TASK REQUIREMENTS:
Locate the line that contains "C3: 330nF (GND, VA) -> 150nF (GND, VA)" in the entries below. Retype it and all following lines through the final one, character for character.

SUPPLIED RECORDS:
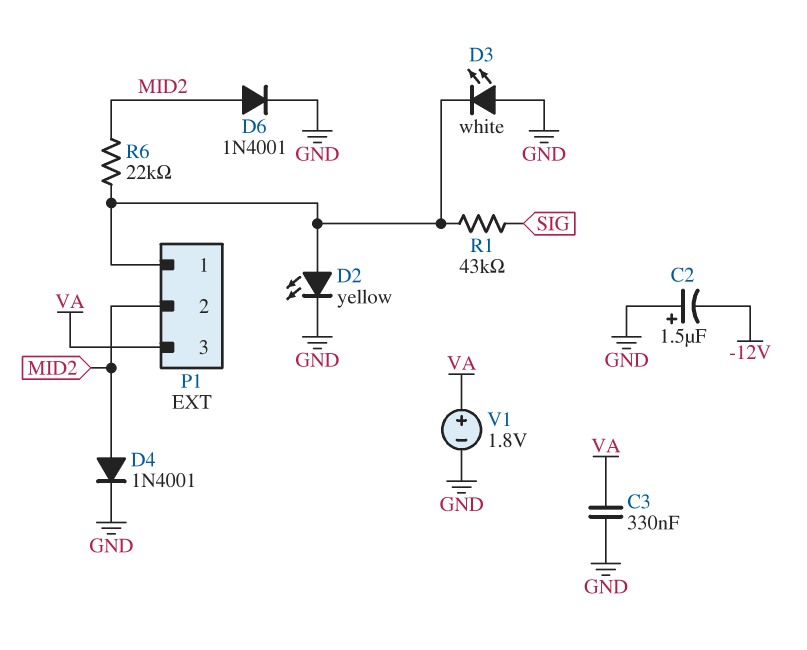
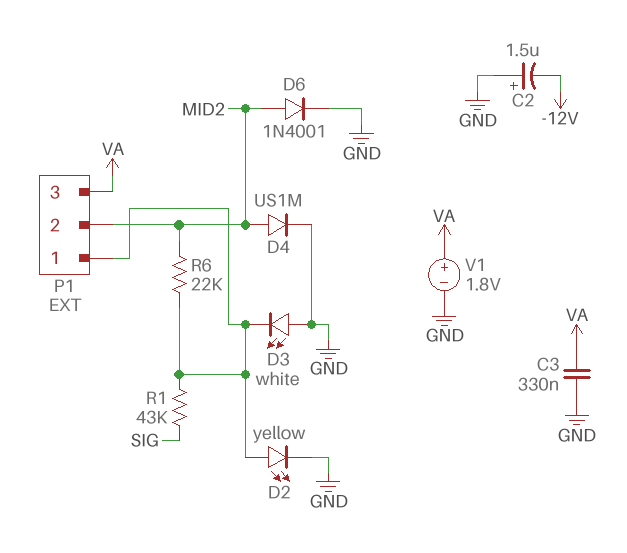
D4: diode 1N4001 (A MID2, K GND) -> diode US1M (A MID2, K GND)

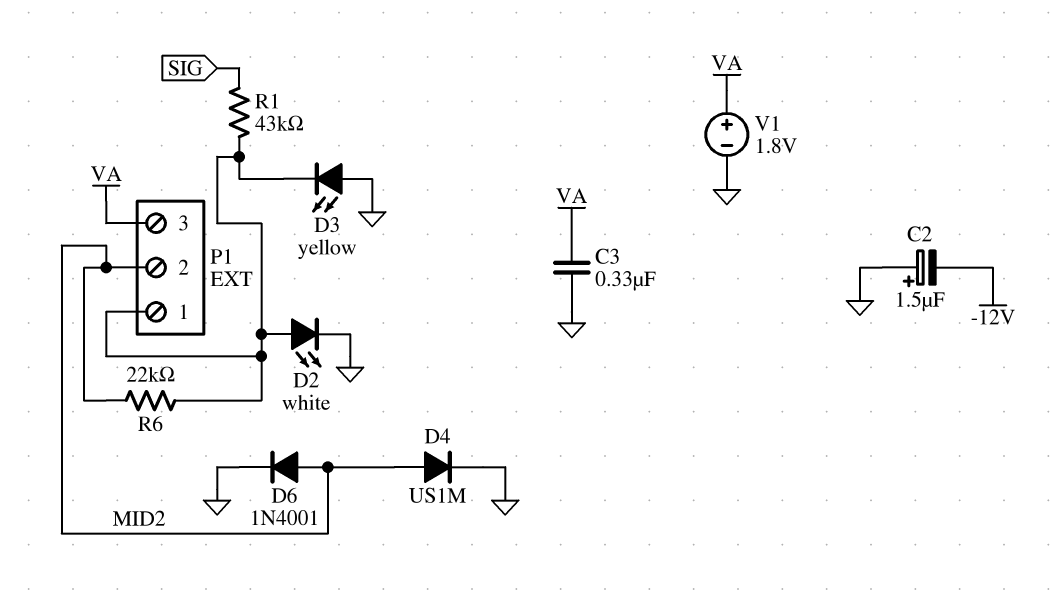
D2: LED yellow (A P1/1, K GND) -> LED white (A P1/1, K GND)
D3: LED white (A GND, K P1/1) -> LED yellow (A GND, K P1/1)

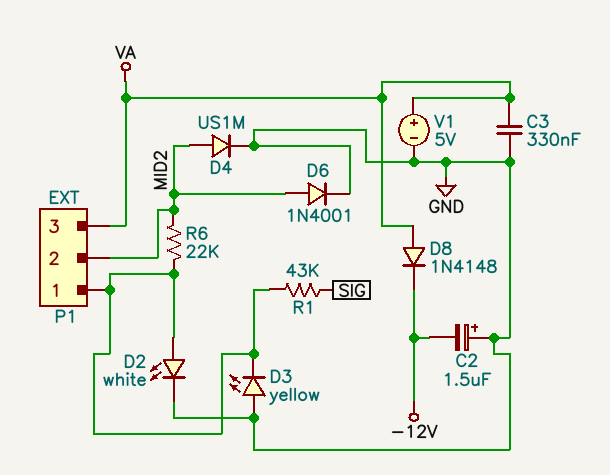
D8: none -> diode 1N4148 (A VA, K -12V)
V1: 1.8V (plus VA, minus GND) -> 5V (plus VA, minus GND)

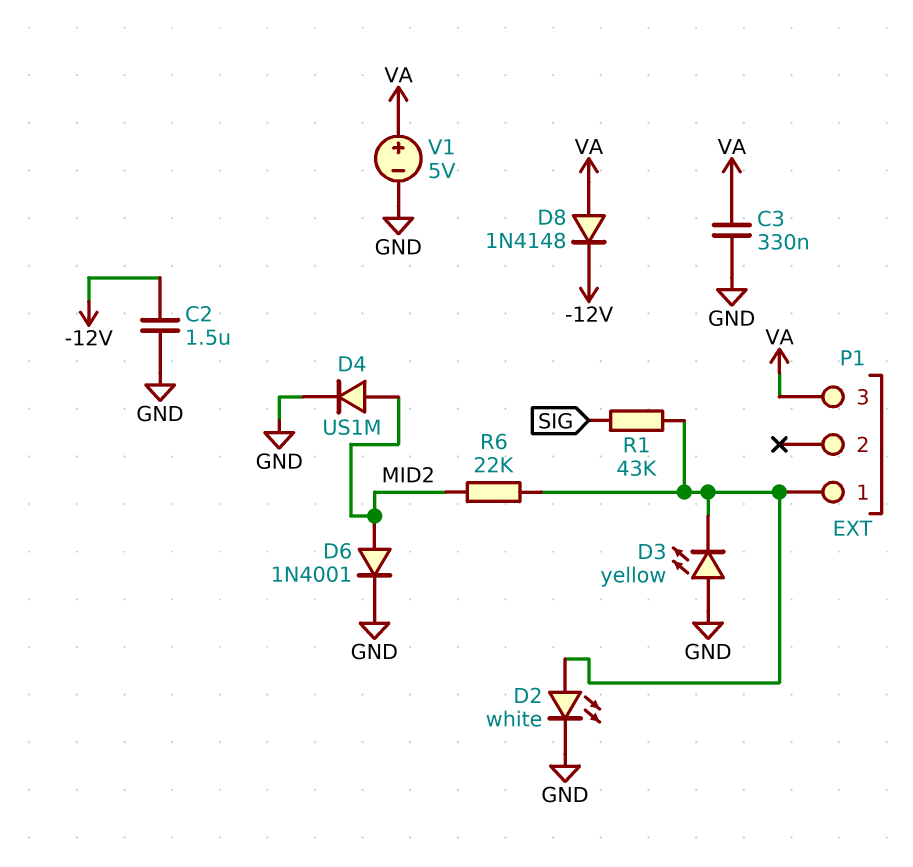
C2: 1.5uF (plus GND, minus -12V) -> 1.5uF (-12V, GND)
P1 pin 2: MID2 -> none

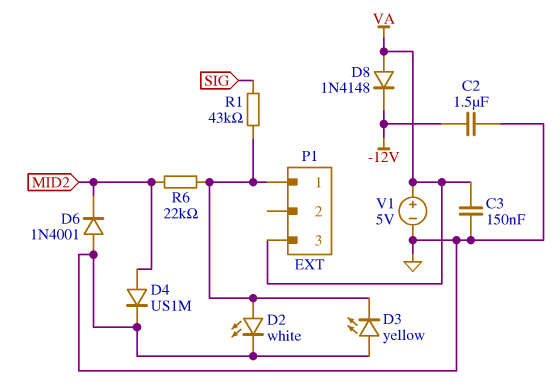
C3: 330nF (GND, VA) -> 150nF (GND, VA)
D6: diode 1N4001 (A MID2, K GND) -> diode 1N4001 (A GND, K MID2)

OUTPUT:
C3: 330nF (GND, VA) -> 150nF (GND, VA)
D6: diode 1N4001 (A MID2, K GND) -> diode 1N4001 (A GND, K MID2)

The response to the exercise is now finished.